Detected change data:
==*==

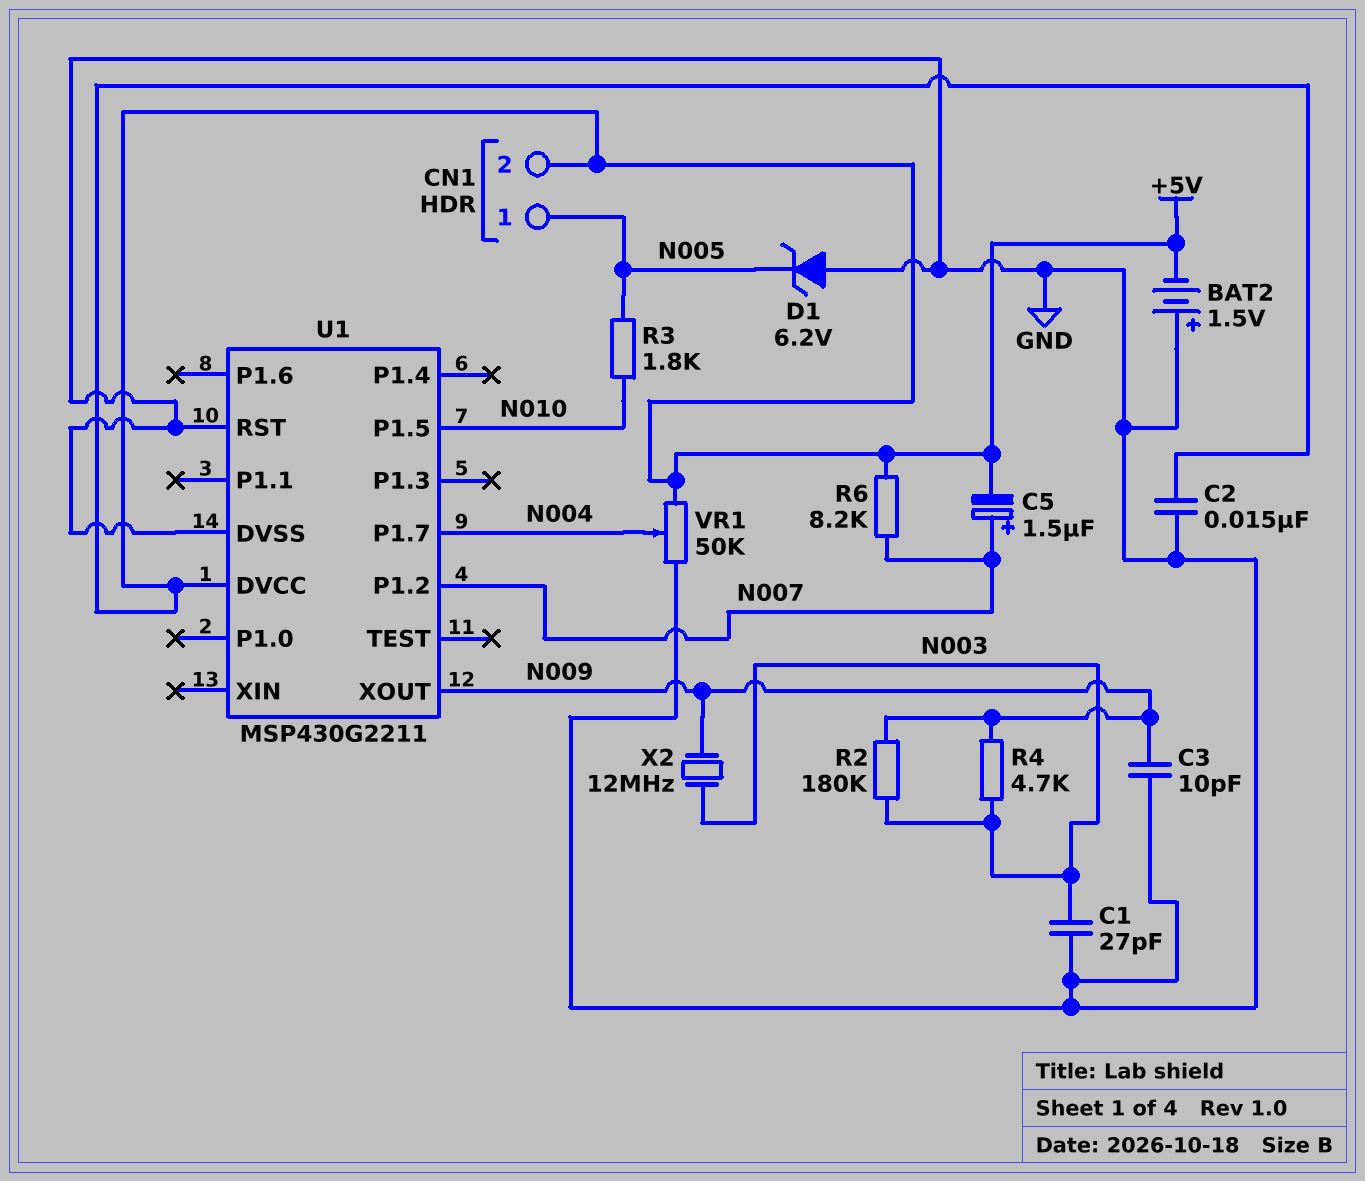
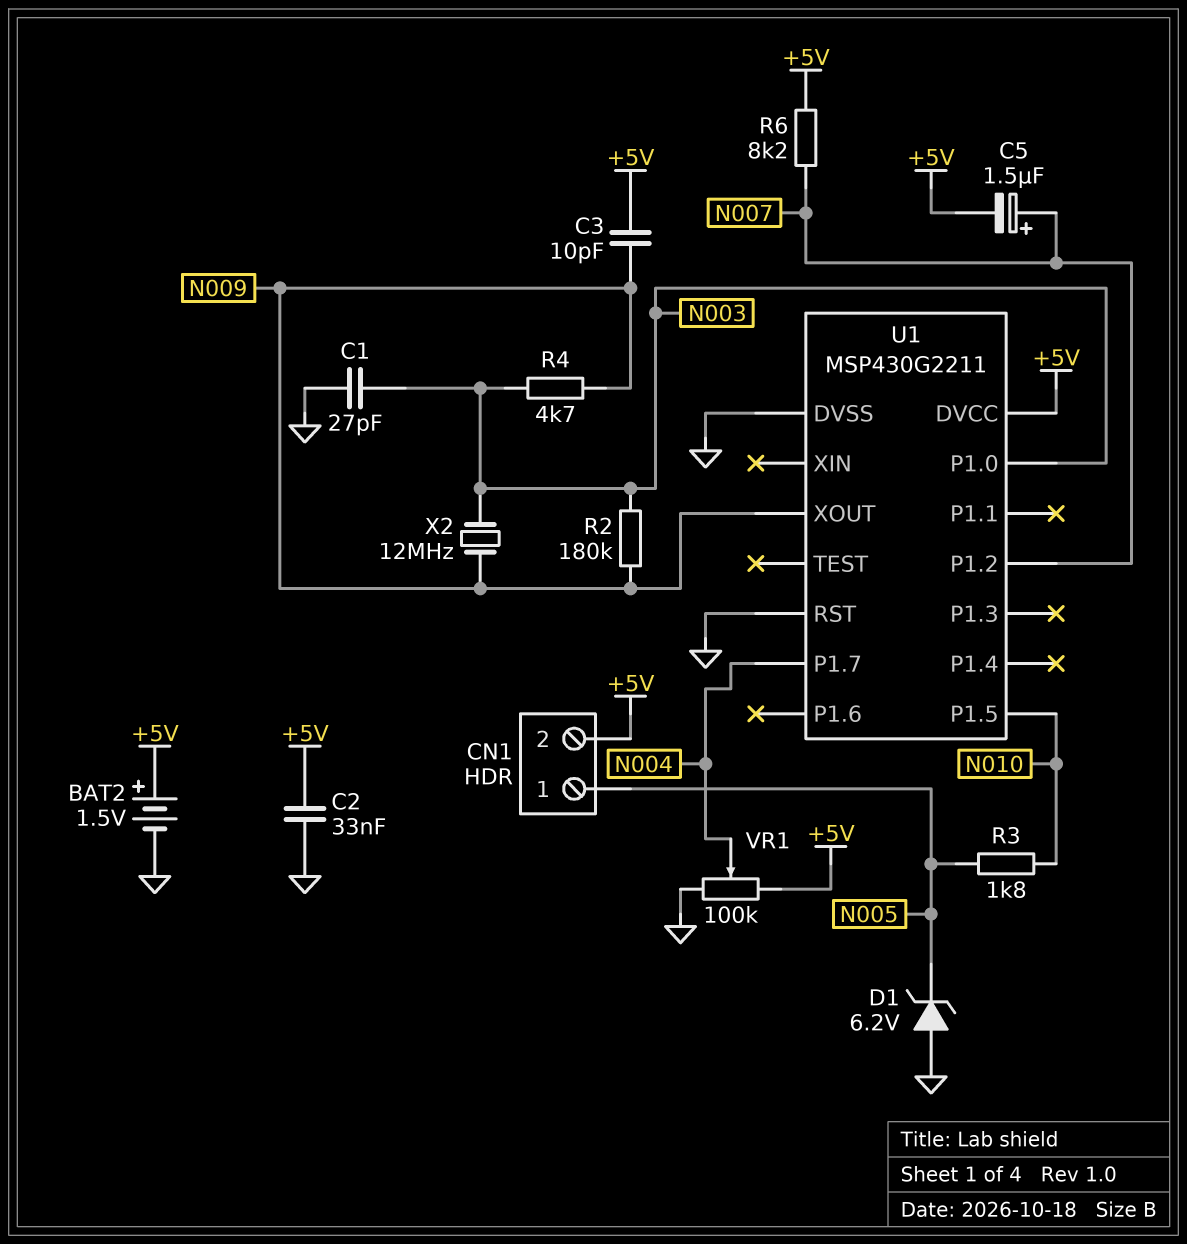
BAT2: 1.5V (plus GND, minus +5V) -> 1.5V (plus +5V, minus GND)
C2: 15nF (+5V, GND) -> 33nF (+5V, GND)
C3: 10pF (GND, N009) -> 10pF (+5V, N009)
U1 pin P1.0: none -> N003
VR1: 50k (+5V, GND, wiper N004) -> 100k (+5V, GND, wiper N004)

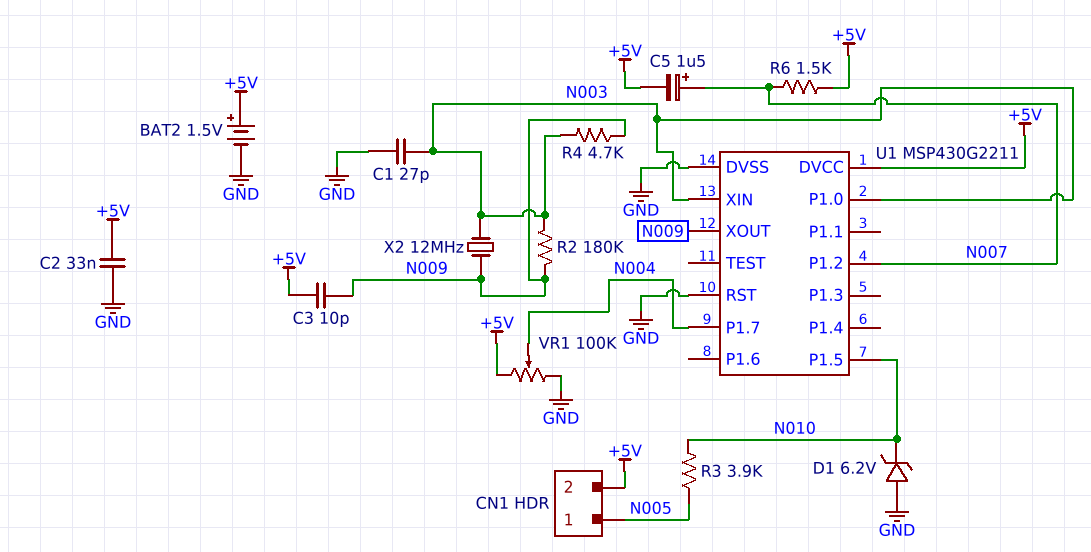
D1: zener 6.2V (A GND, K N005) -> zener 6.2V (A GND, K N010)
R3: 1.8k (N005, N010) -> 3.9k (N005, N010)
R6: 8.2k (+5V, N007) -> 1.5k (+5V, N007)
U1 pin XIN: none -> N003

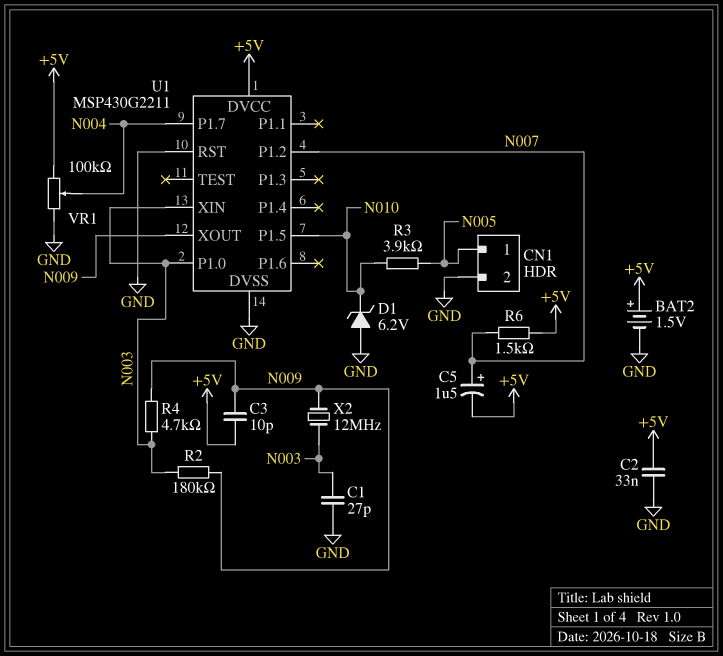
CN1 pin 2: +5V -> GND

==*==

§ AIM OF THE EXERCISE:
Give nothing except how many lines of the records include "none".

§ RESPONSE TO THIS EXERCISE:
2